WHAT THE TASK ASKS – Your answer should be an exact copy of the lines from the start of the entries to the line containing "What was the green", both included.

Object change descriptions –
┏━━
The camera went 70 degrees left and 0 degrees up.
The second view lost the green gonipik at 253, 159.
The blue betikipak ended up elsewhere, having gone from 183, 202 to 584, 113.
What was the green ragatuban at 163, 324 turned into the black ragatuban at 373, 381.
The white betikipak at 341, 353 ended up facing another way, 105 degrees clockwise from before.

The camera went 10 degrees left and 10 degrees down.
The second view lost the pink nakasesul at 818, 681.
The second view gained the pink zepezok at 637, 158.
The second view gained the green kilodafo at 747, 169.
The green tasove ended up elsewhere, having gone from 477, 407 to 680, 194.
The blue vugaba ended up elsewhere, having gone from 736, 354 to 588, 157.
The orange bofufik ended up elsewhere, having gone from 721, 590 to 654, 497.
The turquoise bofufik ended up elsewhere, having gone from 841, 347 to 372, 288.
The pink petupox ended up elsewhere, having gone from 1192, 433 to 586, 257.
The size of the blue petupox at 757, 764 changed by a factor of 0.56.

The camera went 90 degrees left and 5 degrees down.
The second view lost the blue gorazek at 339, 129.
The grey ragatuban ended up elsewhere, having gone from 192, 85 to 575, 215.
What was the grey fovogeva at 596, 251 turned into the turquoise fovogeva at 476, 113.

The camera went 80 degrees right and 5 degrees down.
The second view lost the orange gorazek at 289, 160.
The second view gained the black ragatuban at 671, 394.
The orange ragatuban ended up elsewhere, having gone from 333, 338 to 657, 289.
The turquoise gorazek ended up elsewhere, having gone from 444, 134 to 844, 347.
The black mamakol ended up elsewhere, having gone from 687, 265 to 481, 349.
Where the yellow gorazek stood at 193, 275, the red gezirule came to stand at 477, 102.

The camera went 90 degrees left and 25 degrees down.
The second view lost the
┗━━
RESPONSE –
The camera went 70 degrees left and 0 degrees up.
The second view lost the green gonipik at 253, 159.
The blue betikipak ended up elsewhere, having gone from 183, 202 to 584, 113.
What was the green ragatuban at 163, 324 turned into the black ragatuban at 373, 381.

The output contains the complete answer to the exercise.